TASK MATERIAL -
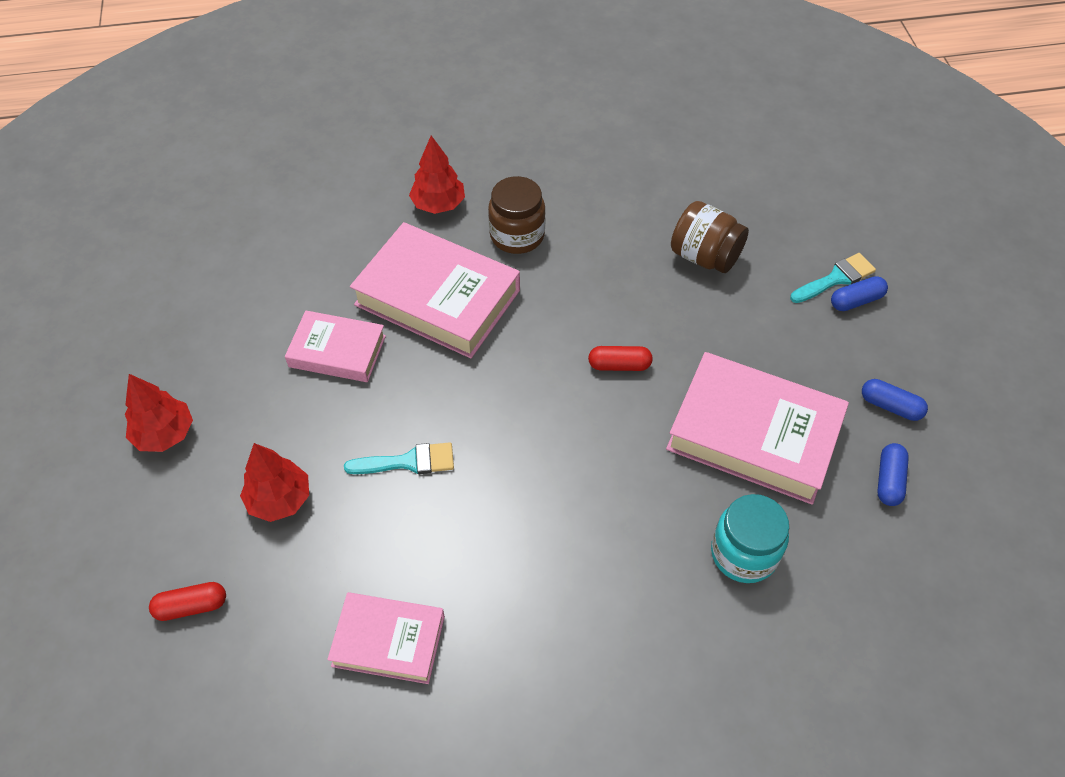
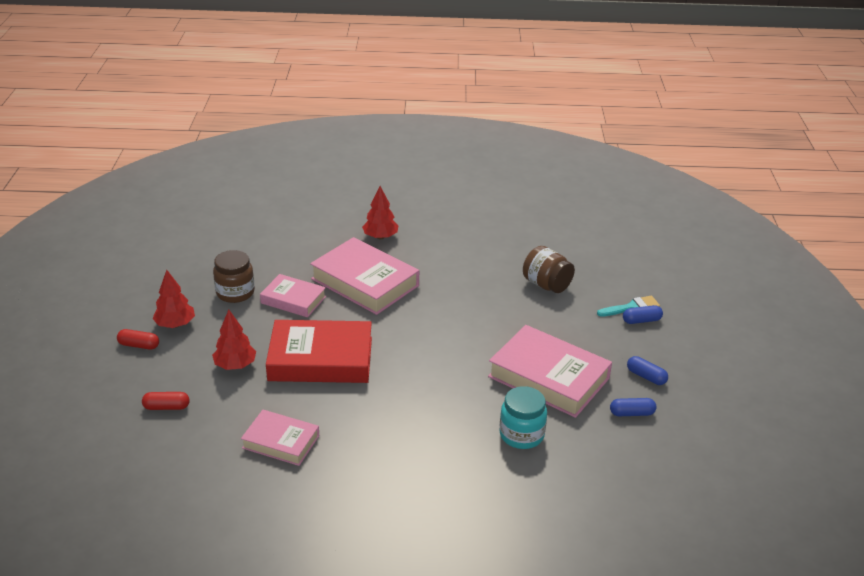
camera: 10 degrees right, 20 degrees down
turquoise brush [344,442,454,474] -> red book [266,320,372,383]
brown jar [488,176,546,254] -> brown jar moved to [213,250,255,303]
red capsule [588,346,653,371] -> red capsule moved to [117,329,159,350]
blue capsule [877,443,909,506] -> blue capsule turned 60 degrees clockwise [610,398,656,416]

PROBLEM - Each line of the material above that contains the word "degrees" counts once; report the total and nothing else.

TASK ANSWER - 2